_What is required_
Within the records that follow, count the lines containing the string "brown". Reply only with the count.

_Given data_
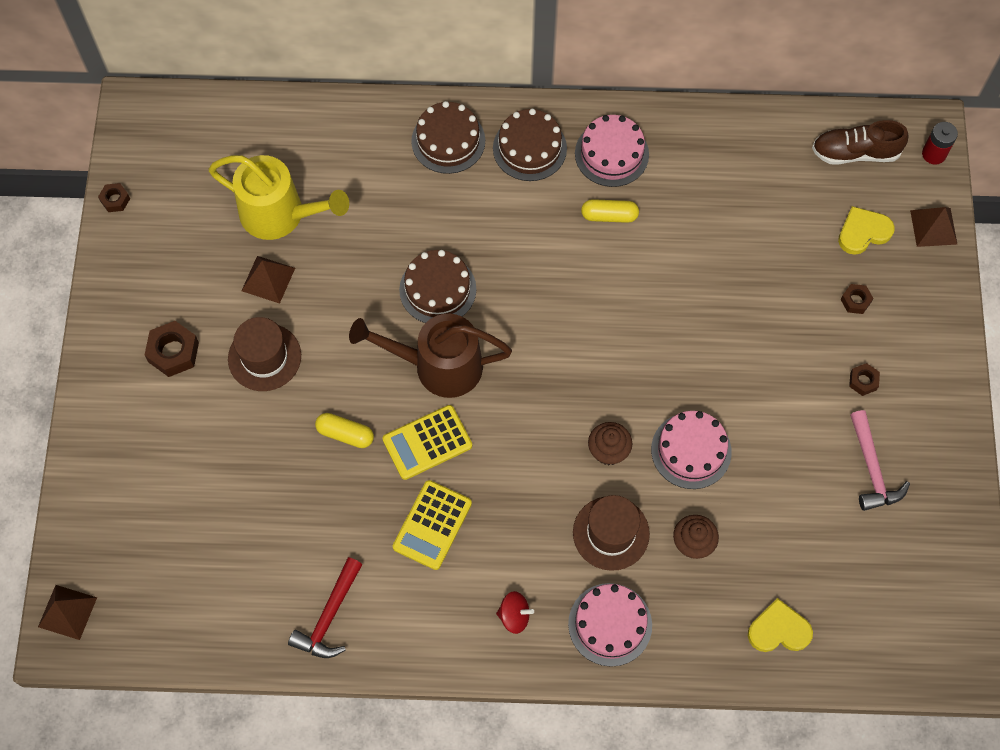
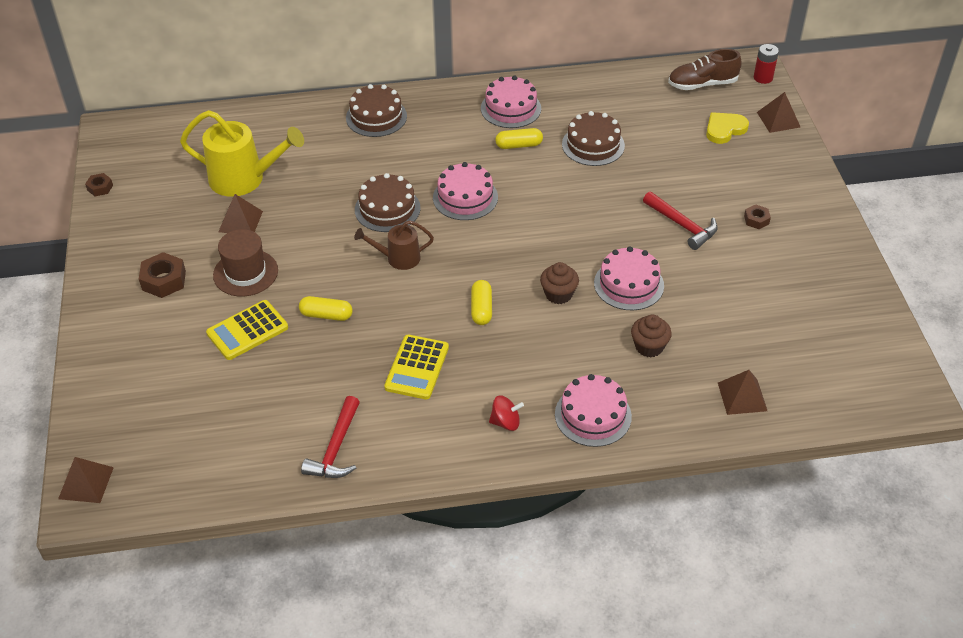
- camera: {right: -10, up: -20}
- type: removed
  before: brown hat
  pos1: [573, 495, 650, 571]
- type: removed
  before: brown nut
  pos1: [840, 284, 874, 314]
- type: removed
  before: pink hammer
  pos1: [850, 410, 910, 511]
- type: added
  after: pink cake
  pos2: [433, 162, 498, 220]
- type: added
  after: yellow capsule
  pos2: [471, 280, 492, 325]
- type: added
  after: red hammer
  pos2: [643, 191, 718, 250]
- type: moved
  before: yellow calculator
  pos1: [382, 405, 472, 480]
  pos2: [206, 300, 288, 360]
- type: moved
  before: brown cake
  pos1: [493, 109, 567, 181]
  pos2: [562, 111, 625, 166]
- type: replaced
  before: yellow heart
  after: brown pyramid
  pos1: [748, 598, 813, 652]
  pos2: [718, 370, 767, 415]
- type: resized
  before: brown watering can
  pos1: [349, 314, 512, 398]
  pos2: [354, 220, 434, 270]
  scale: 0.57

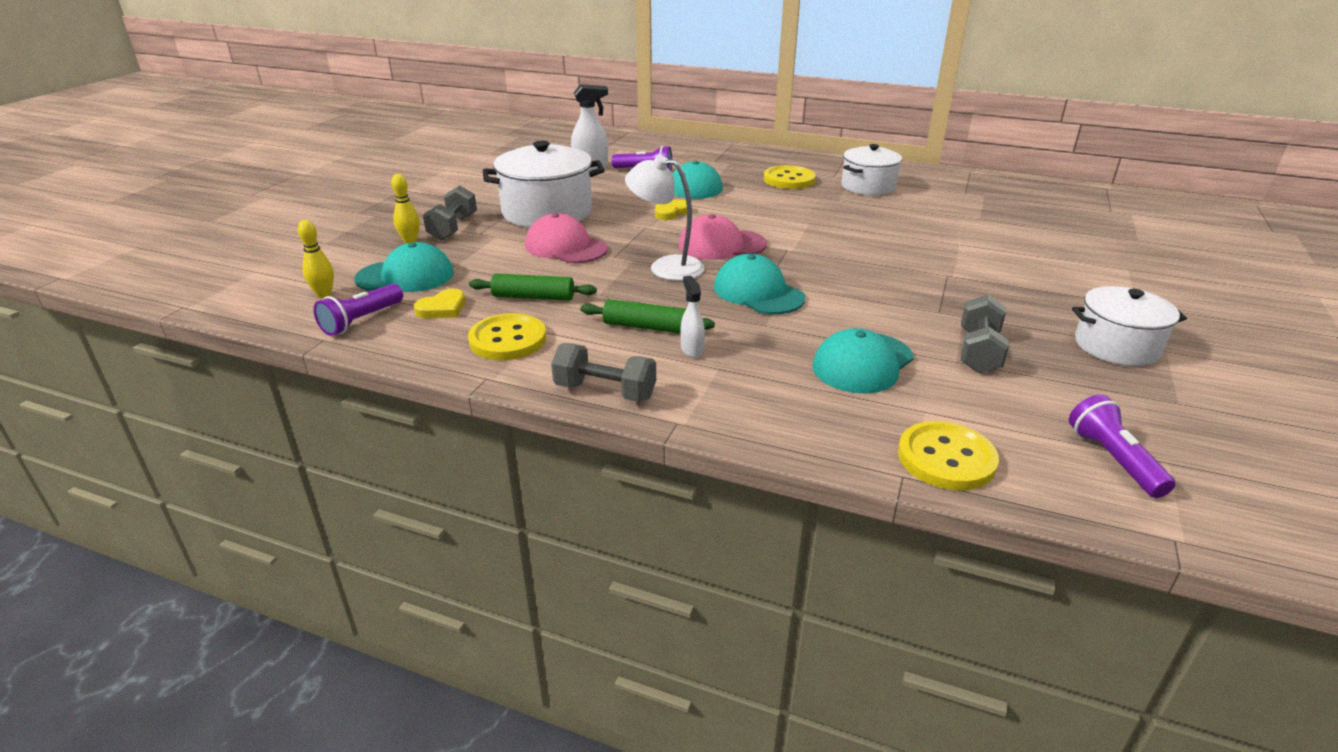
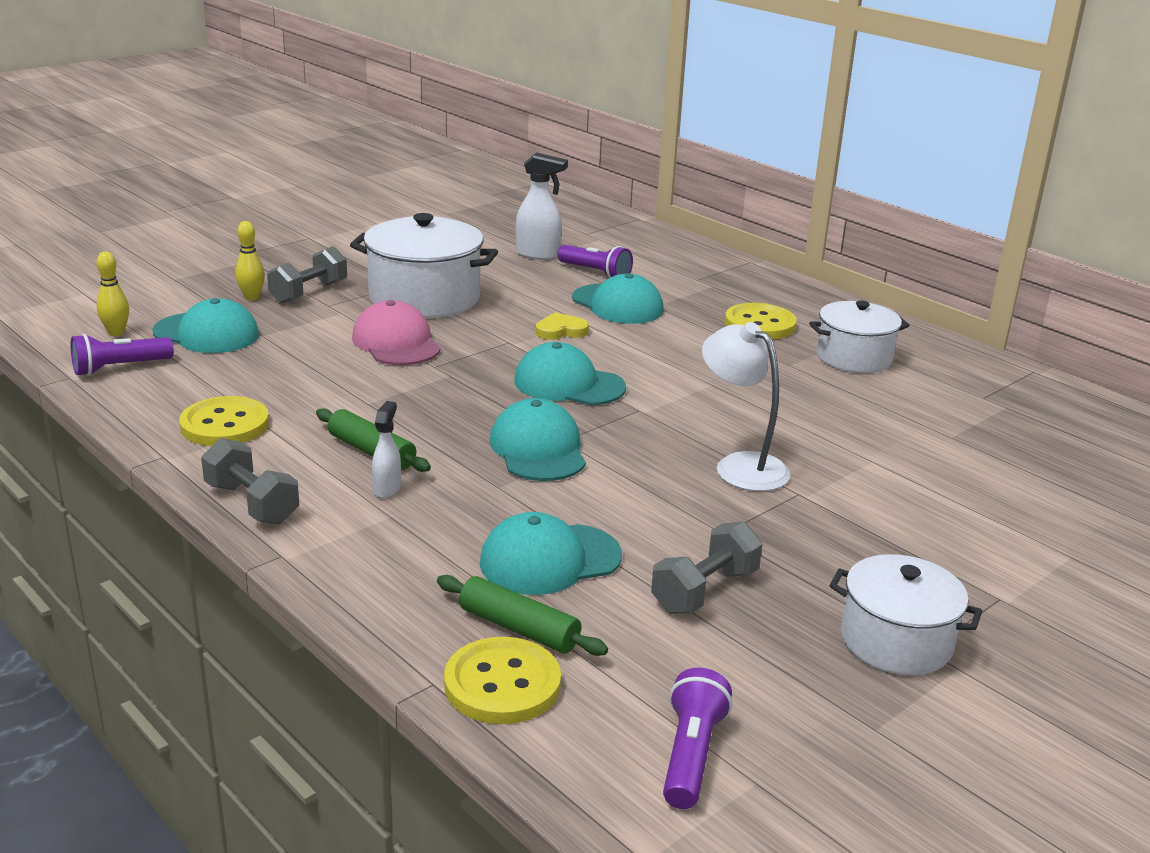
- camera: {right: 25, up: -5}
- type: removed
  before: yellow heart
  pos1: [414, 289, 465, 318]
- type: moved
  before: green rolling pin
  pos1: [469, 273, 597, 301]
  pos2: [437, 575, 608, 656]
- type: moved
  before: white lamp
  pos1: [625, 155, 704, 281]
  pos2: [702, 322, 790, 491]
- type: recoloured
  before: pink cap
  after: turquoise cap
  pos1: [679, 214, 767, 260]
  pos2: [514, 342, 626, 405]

==

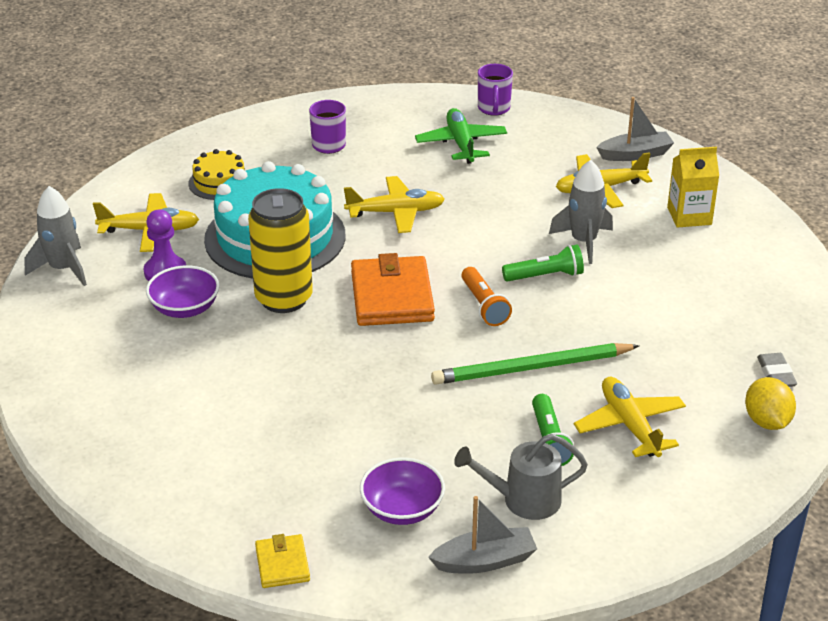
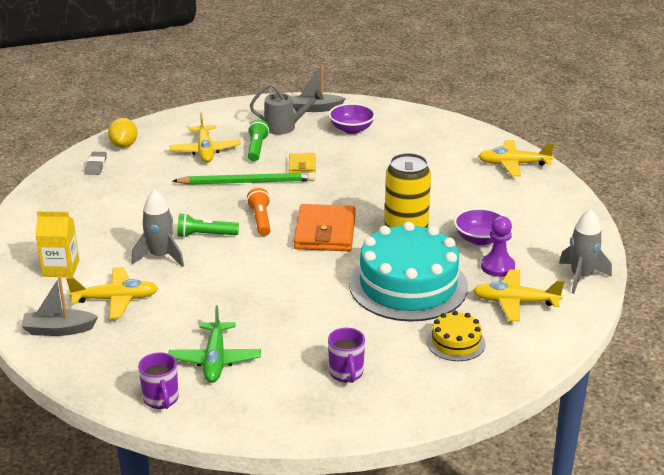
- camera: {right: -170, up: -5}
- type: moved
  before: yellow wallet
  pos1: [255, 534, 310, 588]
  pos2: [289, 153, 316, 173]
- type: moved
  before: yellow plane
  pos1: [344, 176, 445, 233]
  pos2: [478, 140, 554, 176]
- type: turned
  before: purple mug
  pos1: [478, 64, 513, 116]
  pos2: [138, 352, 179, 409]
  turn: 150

_Task solution_
5